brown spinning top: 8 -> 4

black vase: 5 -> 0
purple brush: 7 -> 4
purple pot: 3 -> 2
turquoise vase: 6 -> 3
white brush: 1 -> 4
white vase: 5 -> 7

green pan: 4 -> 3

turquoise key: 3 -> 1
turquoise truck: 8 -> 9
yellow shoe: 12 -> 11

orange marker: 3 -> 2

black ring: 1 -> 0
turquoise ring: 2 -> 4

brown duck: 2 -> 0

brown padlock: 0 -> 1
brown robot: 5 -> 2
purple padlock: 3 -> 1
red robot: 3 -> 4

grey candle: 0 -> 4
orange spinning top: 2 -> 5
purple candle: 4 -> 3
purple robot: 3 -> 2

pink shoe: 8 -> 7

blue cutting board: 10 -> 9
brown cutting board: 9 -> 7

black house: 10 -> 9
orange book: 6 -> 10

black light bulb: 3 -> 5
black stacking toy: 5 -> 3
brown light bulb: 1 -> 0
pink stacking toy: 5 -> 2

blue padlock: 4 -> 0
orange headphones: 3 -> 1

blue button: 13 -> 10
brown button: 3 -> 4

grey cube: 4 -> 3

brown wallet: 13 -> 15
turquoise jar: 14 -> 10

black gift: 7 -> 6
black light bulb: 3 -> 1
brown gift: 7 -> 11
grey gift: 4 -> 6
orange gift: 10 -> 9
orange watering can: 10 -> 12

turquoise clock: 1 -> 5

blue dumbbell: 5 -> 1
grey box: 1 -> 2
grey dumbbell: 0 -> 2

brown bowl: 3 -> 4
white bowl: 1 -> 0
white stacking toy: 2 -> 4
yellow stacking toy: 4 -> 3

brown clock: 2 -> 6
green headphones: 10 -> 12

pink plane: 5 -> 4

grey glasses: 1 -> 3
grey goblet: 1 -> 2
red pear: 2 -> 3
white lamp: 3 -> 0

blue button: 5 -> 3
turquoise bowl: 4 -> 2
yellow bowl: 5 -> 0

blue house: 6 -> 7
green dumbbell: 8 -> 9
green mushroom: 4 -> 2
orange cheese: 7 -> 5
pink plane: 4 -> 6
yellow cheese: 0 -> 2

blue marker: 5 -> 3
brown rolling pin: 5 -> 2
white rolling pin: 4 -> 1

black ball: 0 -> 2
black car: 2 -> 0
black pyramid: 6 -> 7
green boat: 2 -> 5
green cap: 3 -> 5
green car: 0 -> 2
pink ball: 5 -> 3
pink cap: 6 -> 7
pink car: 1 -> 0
-----
Requirement:
Your task is to transcribe, with no changes, only the lines of the listing above that lie between the line holding "black light bulb: 3 -> 5" and the line holding "blue dumbbell: 5 -> 1", inclusive.

Your solution:
black light bulb: 3 -> 5
black stacking toy: 5 -> 3
brown light bulb: 1 -> 0
pink stacking toy: 5 -> 2

blue padlock: 4 -> 0
orange headphones: 3 -> 1

blue button: 13 -> 10
brown button: 3 -> 4

grey cube: 4 -> 3

brown wallet: 13 -> 15
turquoise jar: 14 -> 10

black gift: 7 -> 6
black light bulb: 3 -> 1
brown gift: 7 -> 11
grey gift: 4 -> 6
orange gift: 10 -> 9
orange watering can: 10 -> 12

turquoise clock: 1 -> 5

blue dumbbell: 5 -> 1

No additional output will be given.